▶

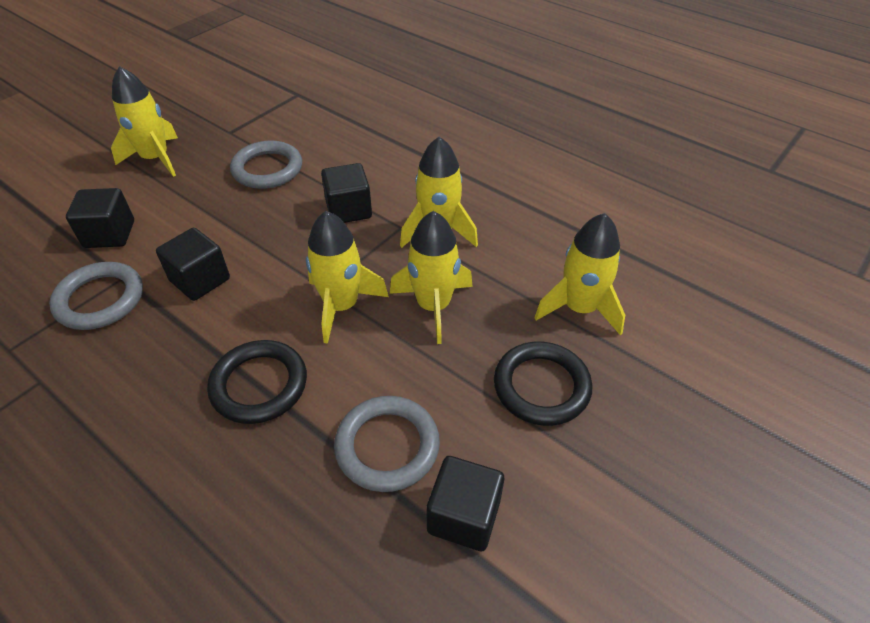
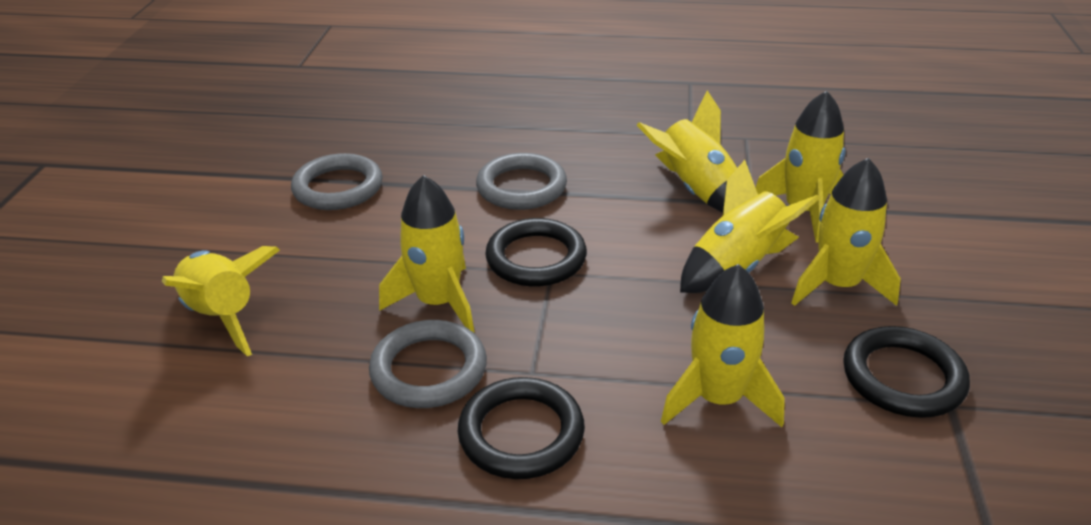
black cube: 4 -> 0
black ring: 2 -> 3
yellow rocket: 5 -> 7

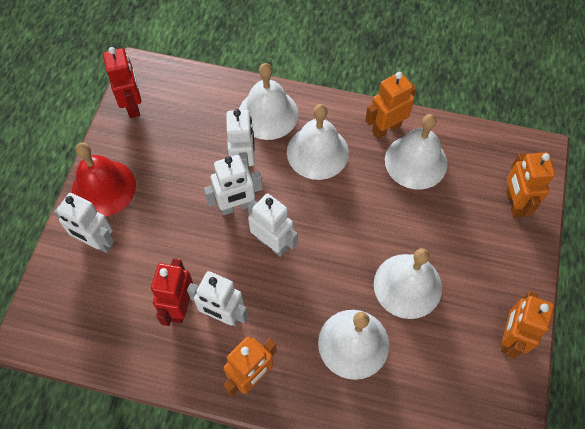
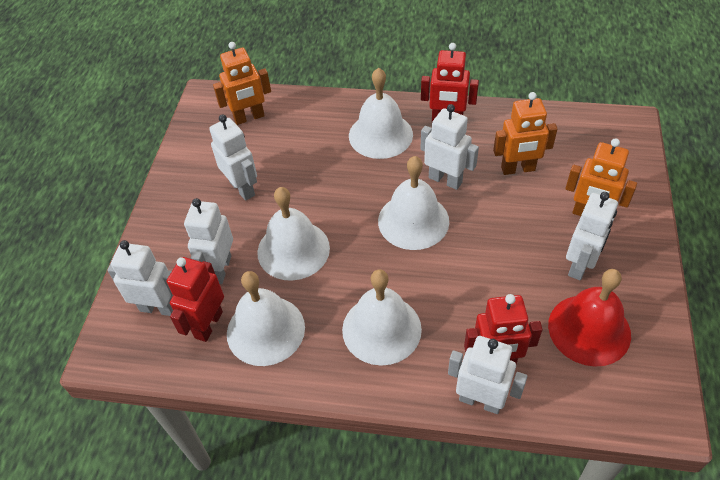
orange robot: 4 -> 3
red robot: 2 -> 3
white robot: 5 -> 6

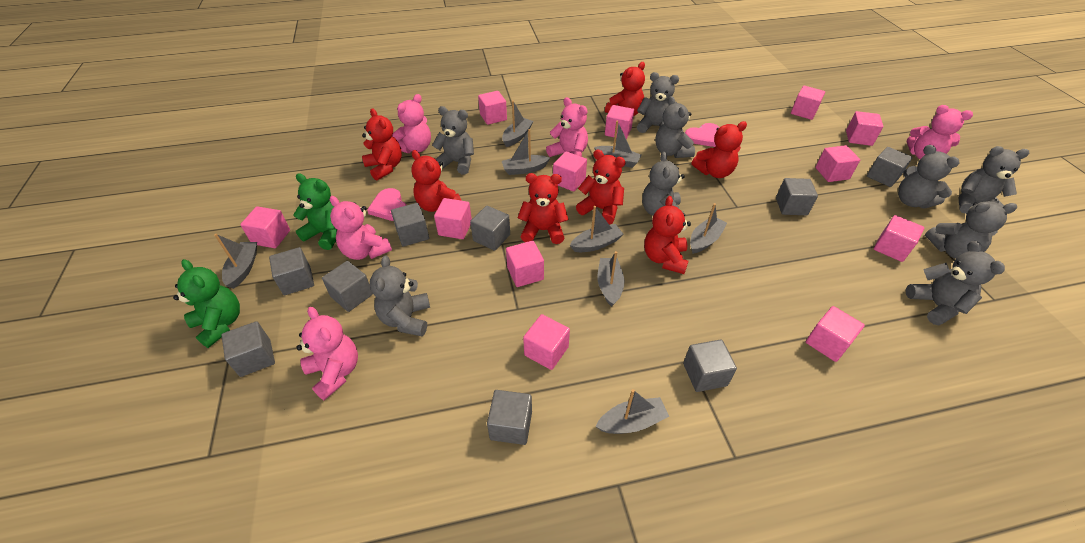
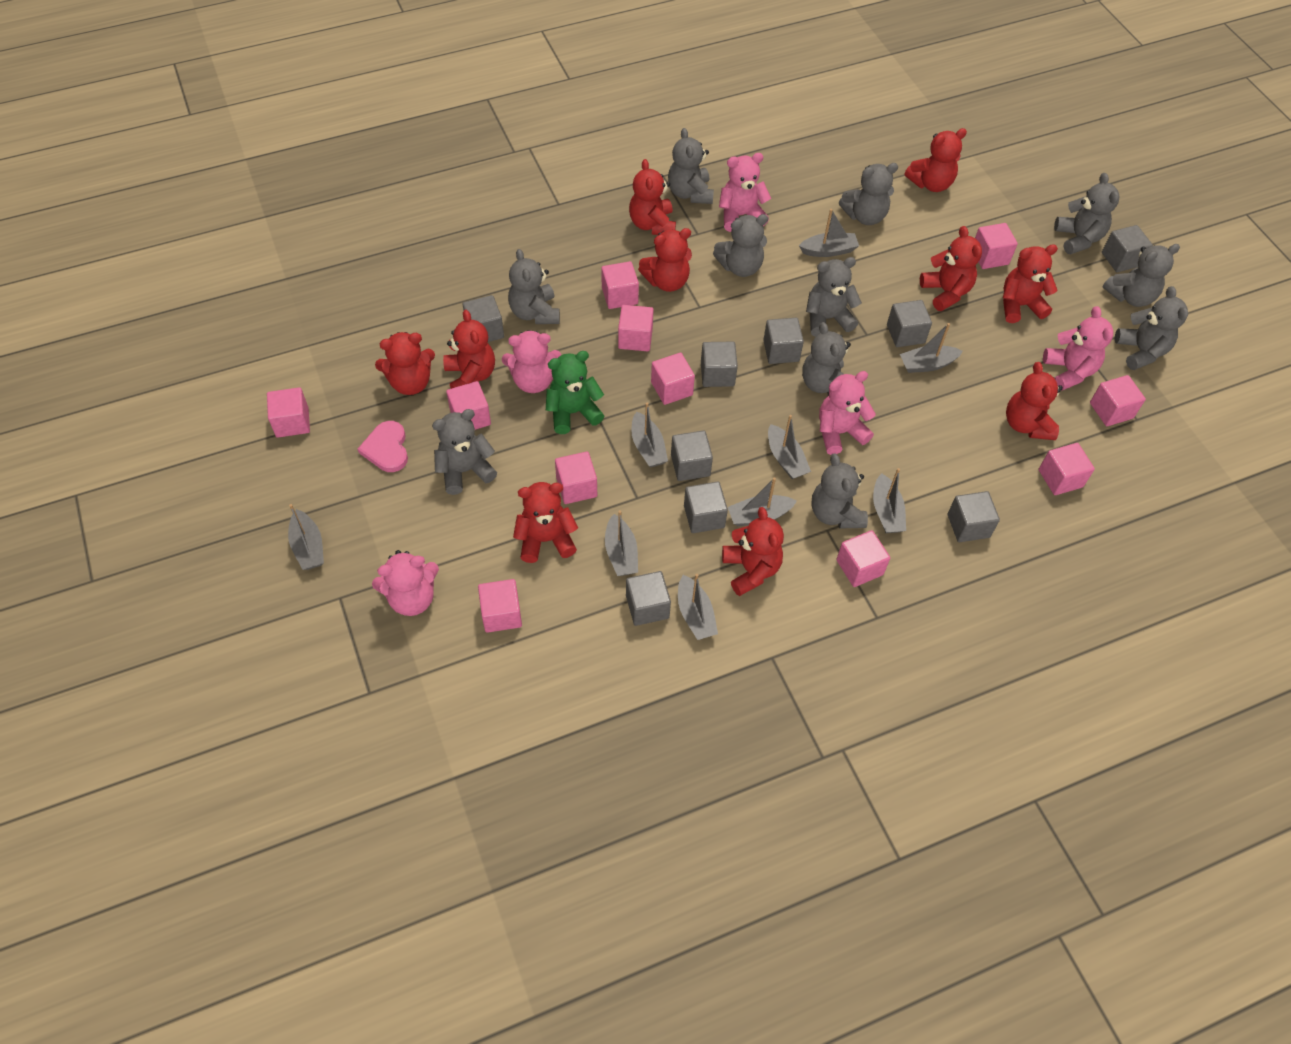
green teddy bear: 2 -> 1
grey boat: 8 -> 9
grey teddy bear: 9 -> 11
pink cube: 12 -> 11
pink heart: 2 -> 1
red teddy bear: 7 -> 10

◀
▶

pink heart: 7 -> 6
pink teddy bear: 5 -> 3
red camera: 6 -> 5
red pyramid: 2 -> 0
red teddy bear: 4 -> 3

◀
▶

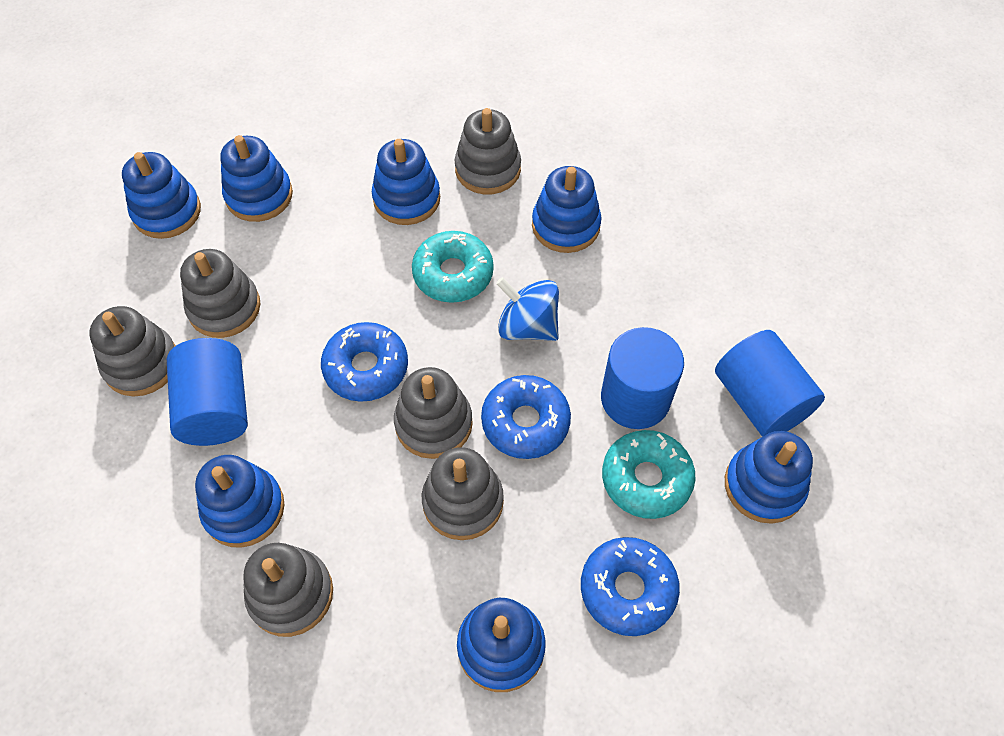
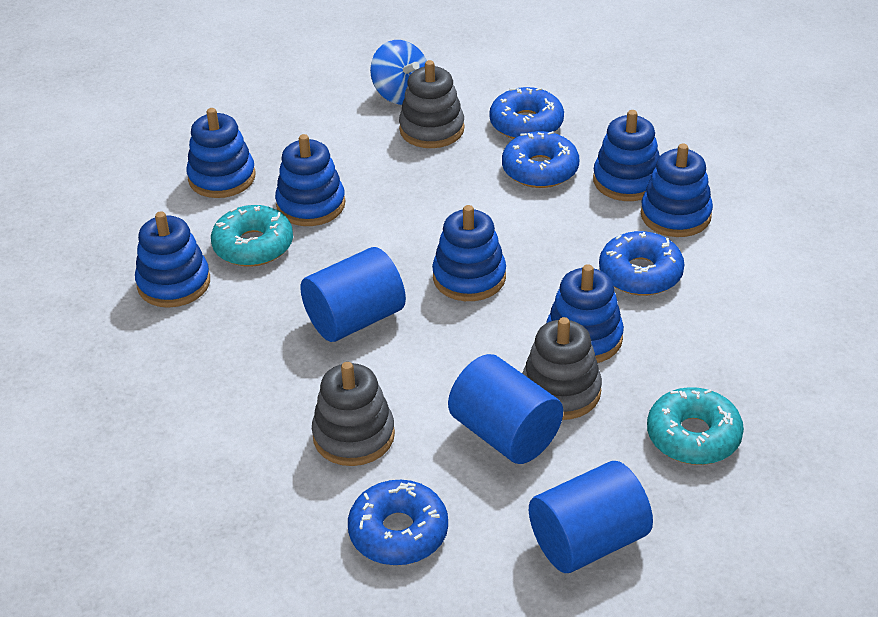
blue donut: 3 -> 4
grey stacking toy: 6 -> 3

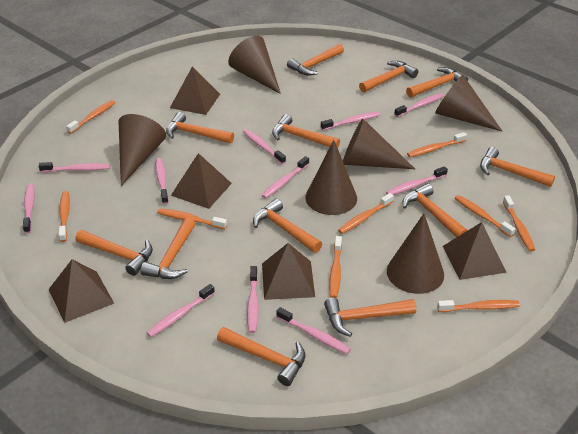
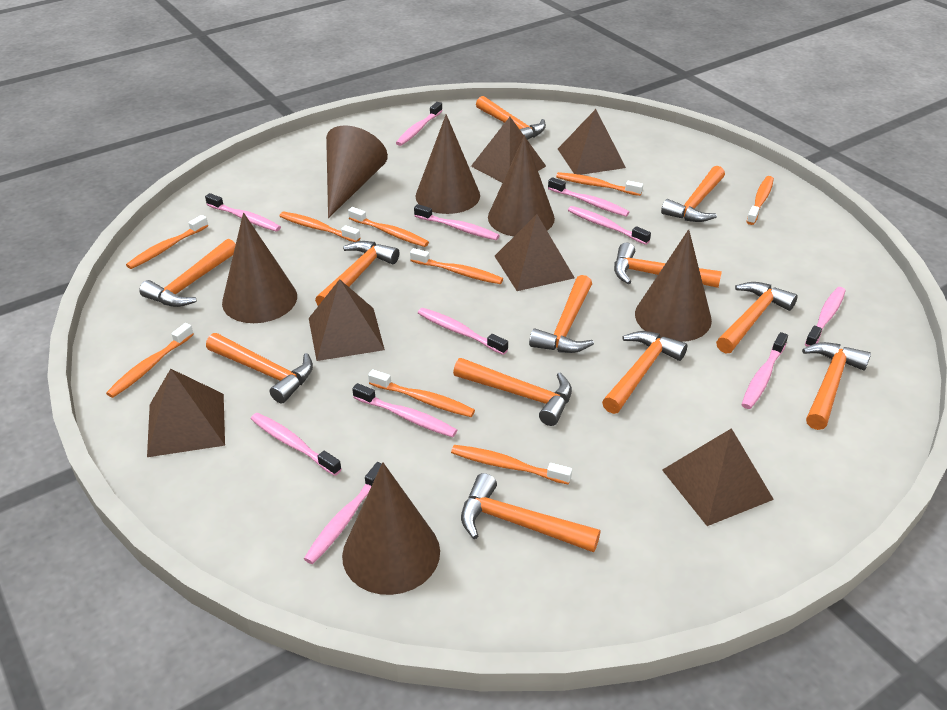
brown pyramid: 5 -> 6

◀

▶ [DESCRIPTION OF THE TASK]: Copy exactly, without pictures, the lines above from the one with "black ring: 2 -> 3" down to the one with "red teddy bear: 7 -> 10", inclusive.

▶ [WRITTEN RESPONSE]:
black ring: 2 -> 3
yellow rocket: 5 -> 7

orange robot: 4 -> 3
red robot: 2 -> 3
white robot: 5 -> 6

green teddy bear: 2 -> 1
grey boat: 8 -> 9
grey teddy bear: 9 -> 11
pink cube: 12 -> 11
pink heart: 2 -> 1
red teddy bear: 7 -> 10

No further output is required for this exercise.